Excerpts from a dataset
+--

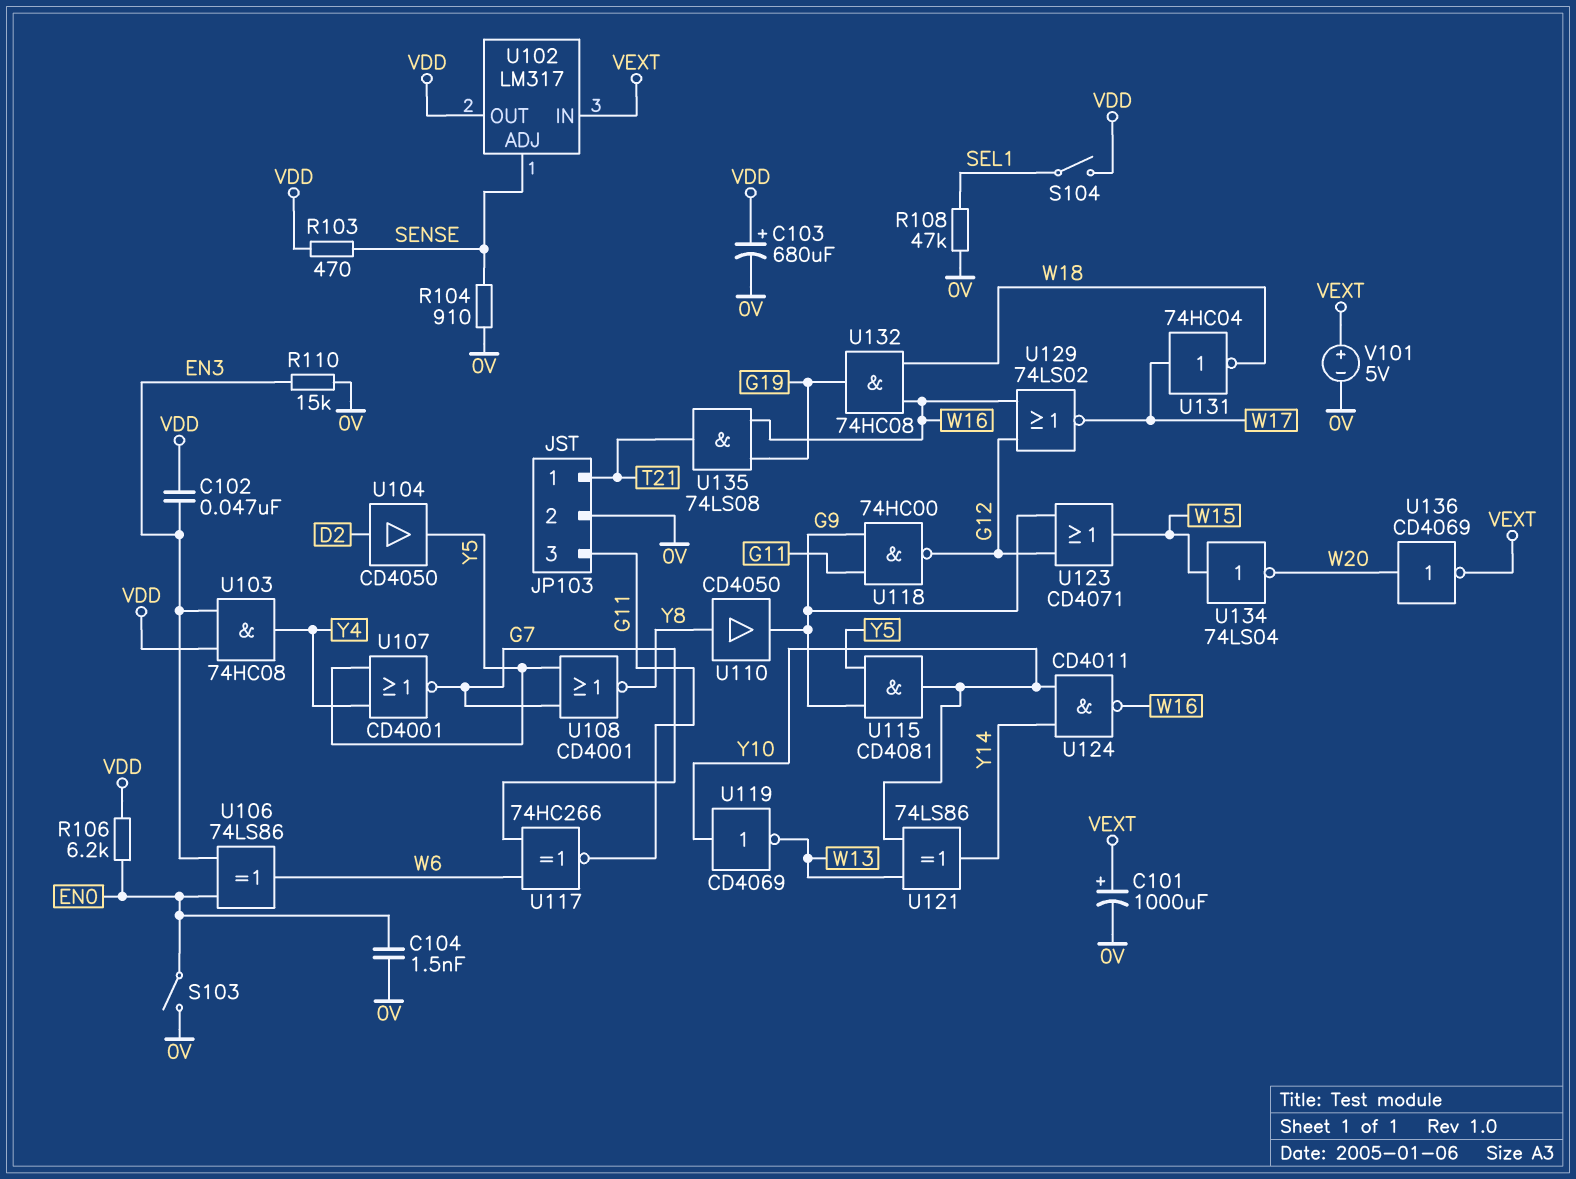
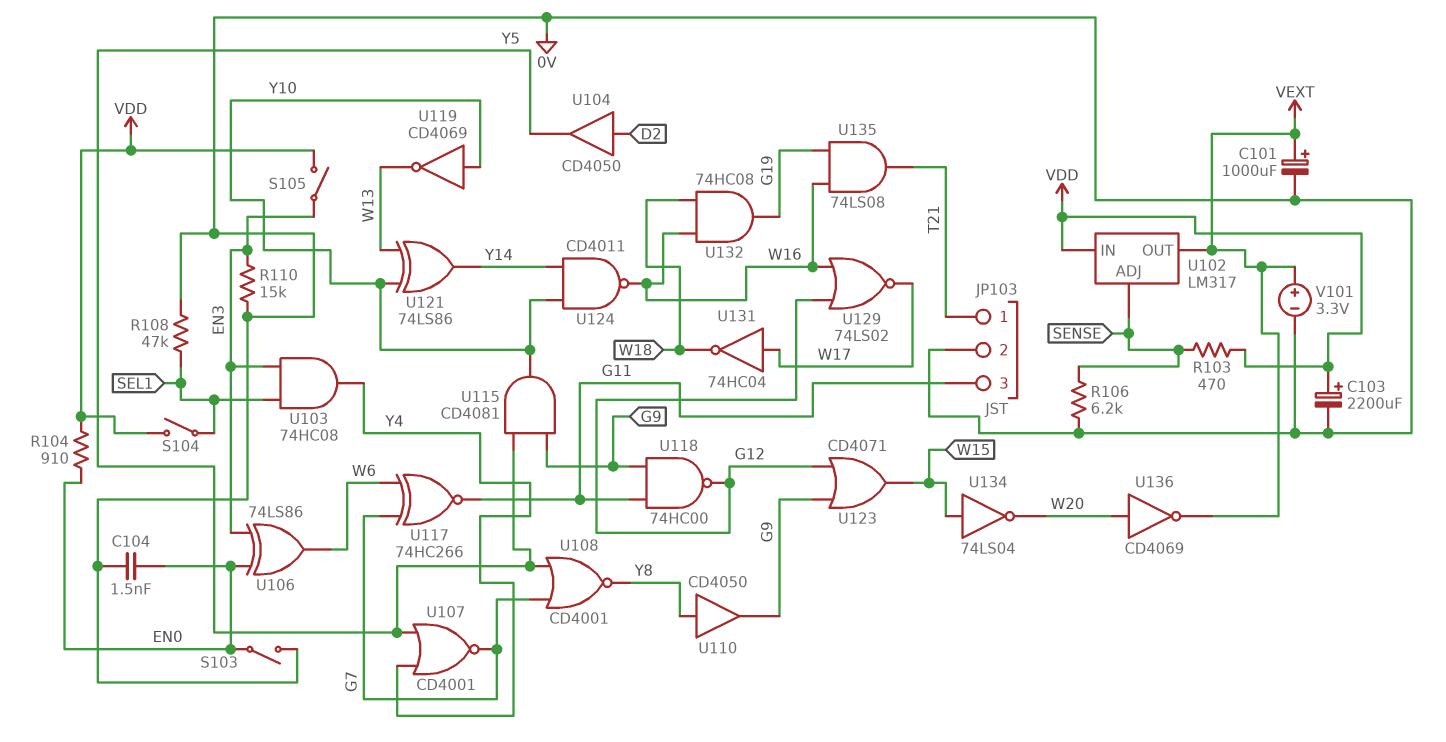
C102: 47nF (EN3, VDD) -> none
C103: 680uF (plus VDD, minus 0V) -> 2200uF (plus VDD, minus 0V)
R104: 910 (0V, SENSE) -> 910 (EN0, VDD)
R106: 6.2k (EN0, VDD) -> 6.2k (0V, SENSE)
S105: none -> switch (EN3, VDD)
U102 pin IN: VEXT -> VDD
U102 pin OUT: VDD -> VEXT
U103: AND 74HC08 (in EN3, in VDD, out Y4) -> AND 74HC08 (in EN3, in SEL1, out Y4)
V101: 5V (plus VEXT, minus 0V) -> 3.3V (plus VEXT, minus 0V)

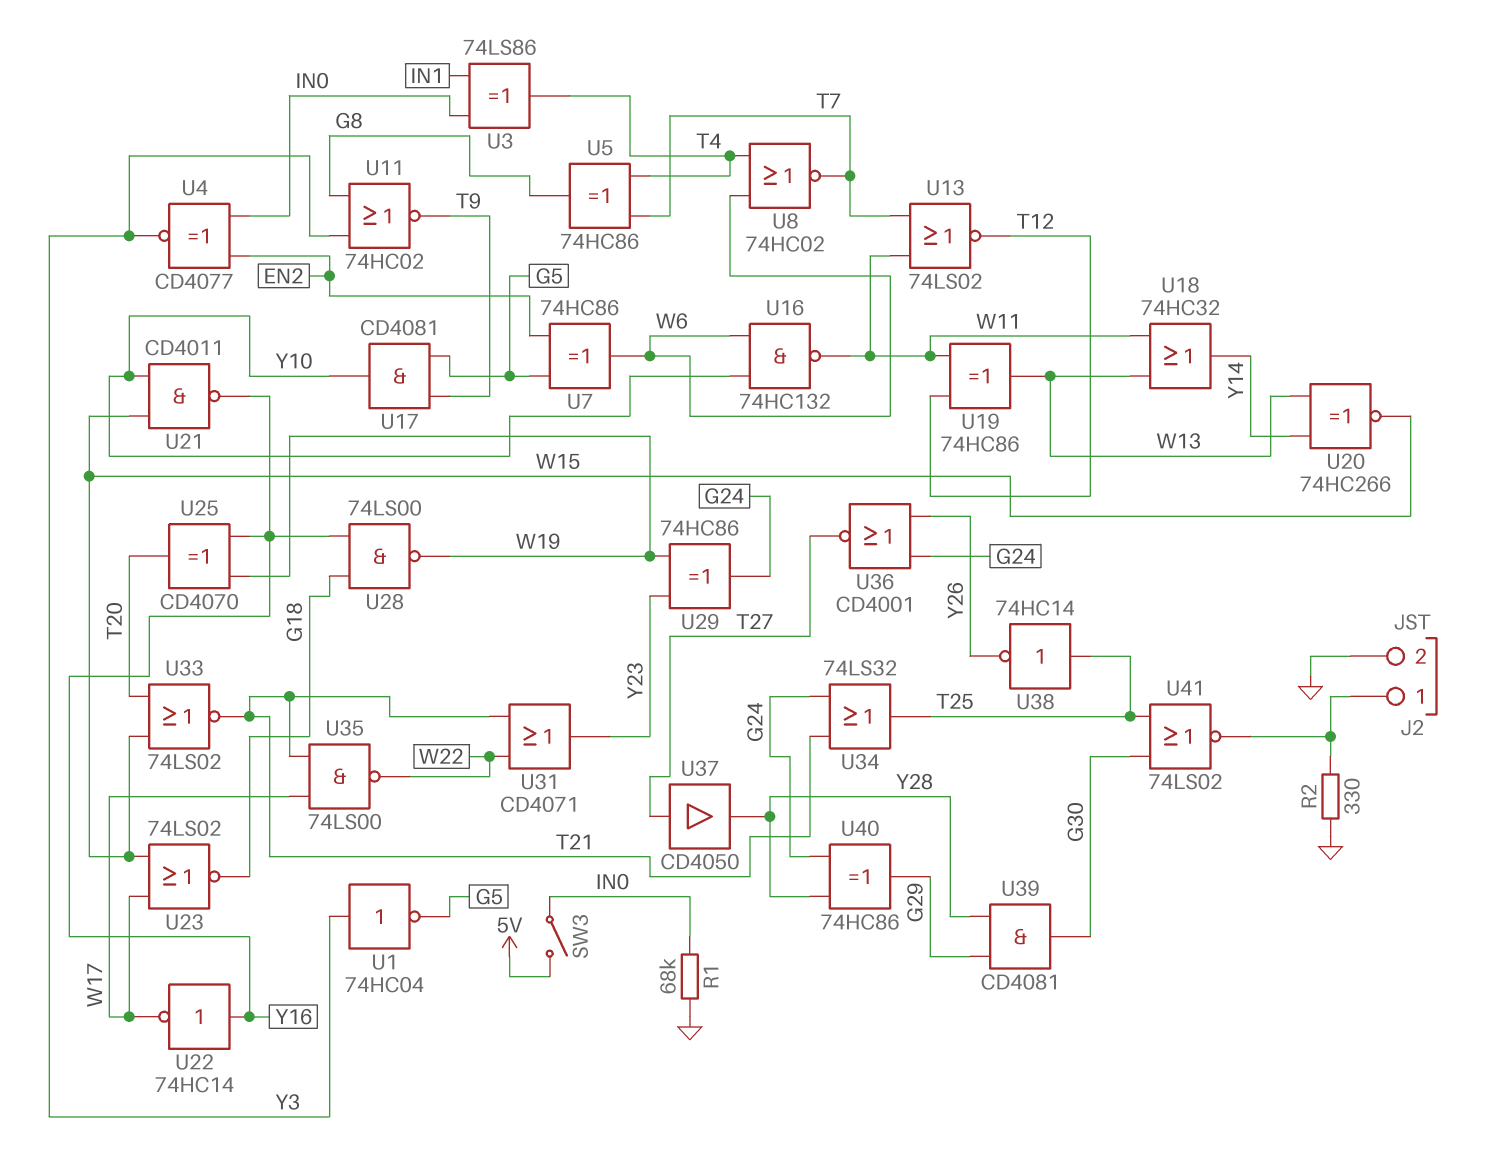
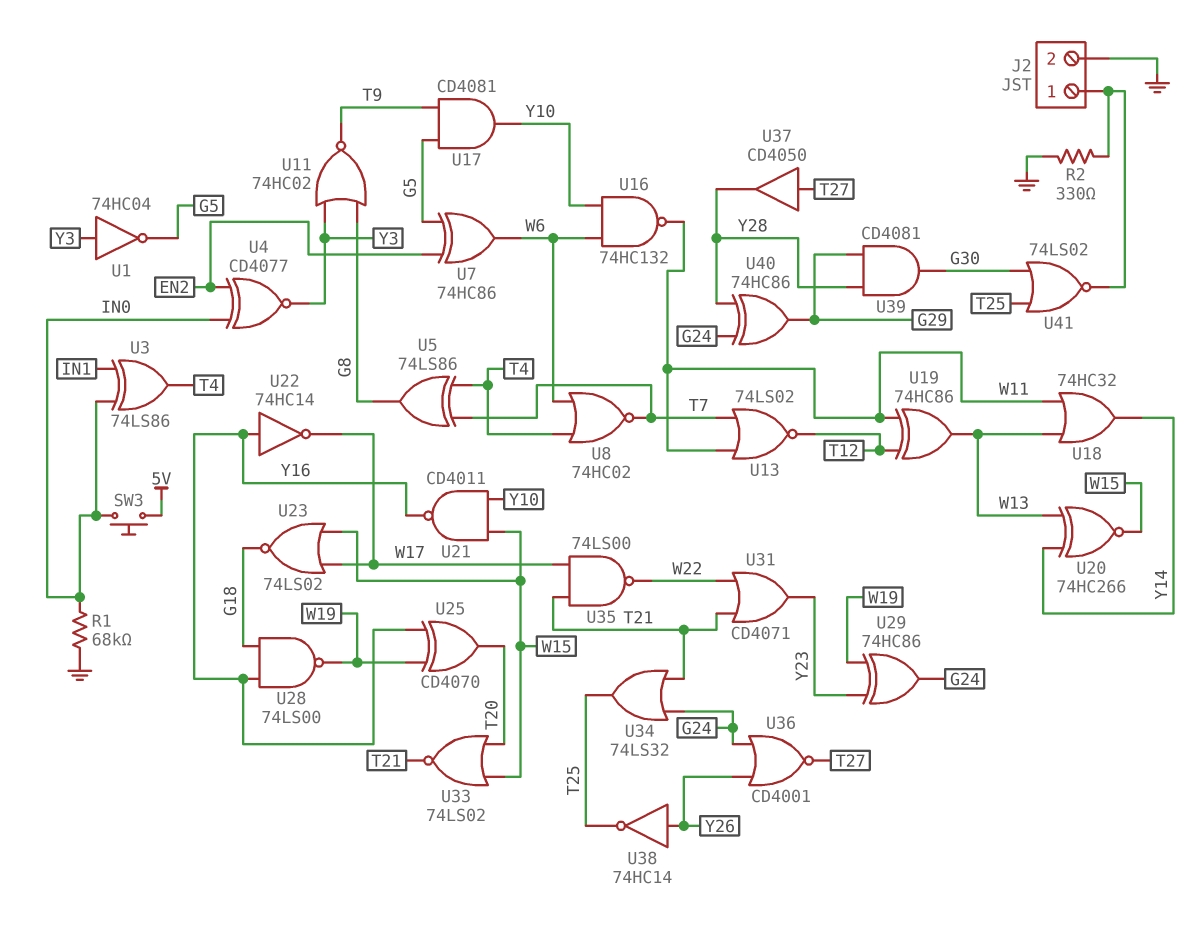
SW3: switch (5V, IN0) -> button (5V, IN0)
U5: XOR 74HC86 (in T4, in T7, out G8) -> XOR 74LS86 (in T4, in T7, out G8)
U38: NOT 74HC14 (in T25, out Y26) -> NOT 74HC14 (in Y26, out T25)

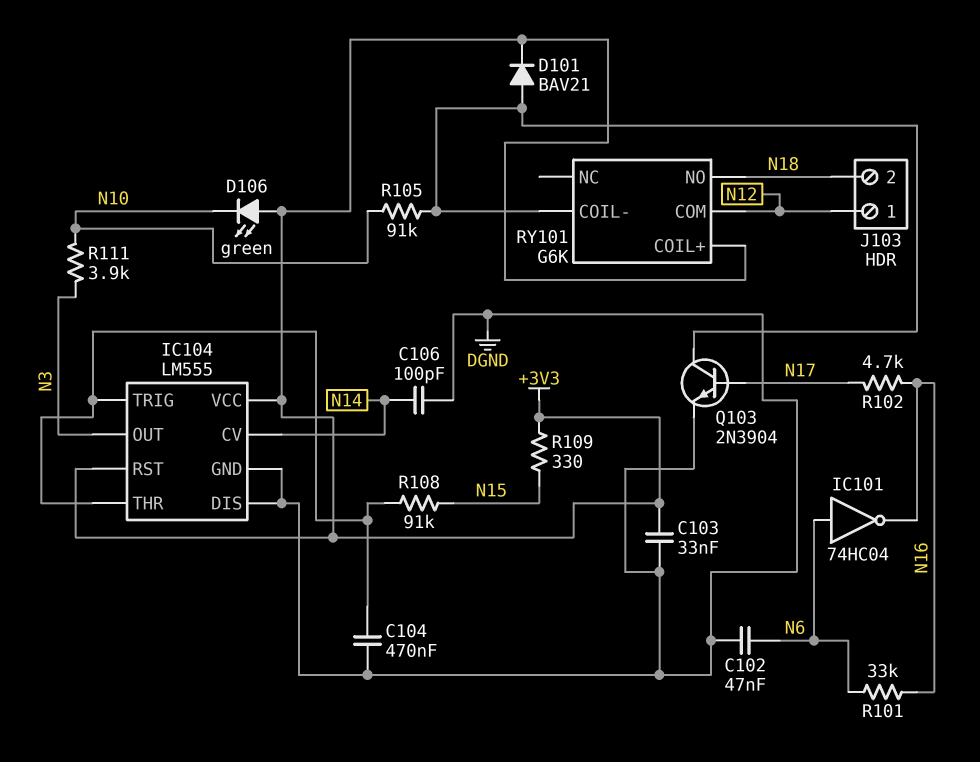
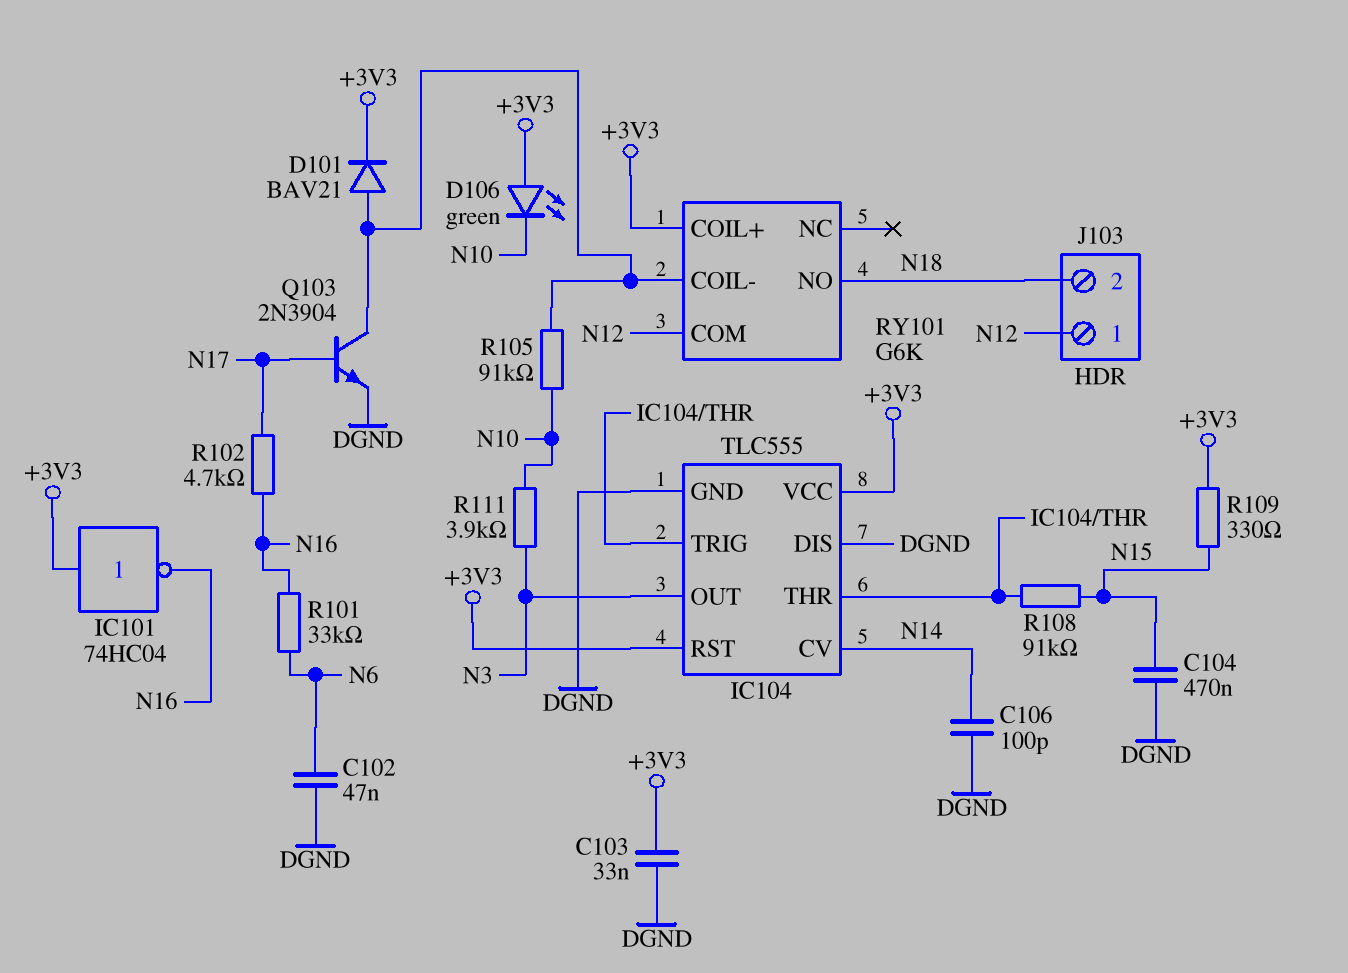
C104: 470nF (DGND, IC104/THR) -> 470nF (DGND, N15)
IC101: NOT 74HC04 (in N6, out N16) -> NOT 74HC04 (in +3V3, out N16)
IC104: LM555 -> TLC555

+--

TASK OBJECTIVE:
Output the span from the line with "U38: NOT 74HC14" through the last line of the data, inclusive and exact, and omit every picture.

RESPONSE TO THIS TASK:
U38: NOT 74HC14 (in T25, out Y26) -> NOT 74HC14 (in Y26, out T25)

C104: 470nF (DGND, IC104/THR) -> 470nF (DGND, N15)
IC101: NOT 74HC04 (in N6, out N16) -> NOT 74HC04 (in +3V3, out N16)
IC104: LM555 -> TLC555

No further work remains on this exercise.